DATA SECTION>
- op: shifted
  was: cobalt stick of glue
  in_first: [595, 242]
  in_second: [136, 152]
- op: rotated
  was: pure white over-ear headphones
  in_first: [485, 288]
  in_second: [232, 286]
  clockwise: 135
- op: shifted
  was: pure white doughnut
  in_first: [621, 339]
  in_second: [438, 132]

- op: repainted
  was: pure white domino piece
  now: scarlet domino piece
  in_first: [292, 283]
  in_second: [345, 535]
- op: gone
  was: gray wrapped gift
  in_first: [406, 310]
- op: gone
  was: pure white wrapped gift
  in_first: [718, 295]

INSTRUCTIONS TO FOLLOW>
Look through the entries above and quote exactly the lines from the line with "in_second: [136, 152]" to the line with "in_first: [621, 339]", counting both of those lines.

RESULT>
  in_second: [136, 152]
- op: rotated
  was: pure white over-ear headphones
  in_first: [485, 288]
  in_second: [232, 286]
  clockwise: 135
- op: shifted
  was: pure white doughnut
  in_first: [621, 339]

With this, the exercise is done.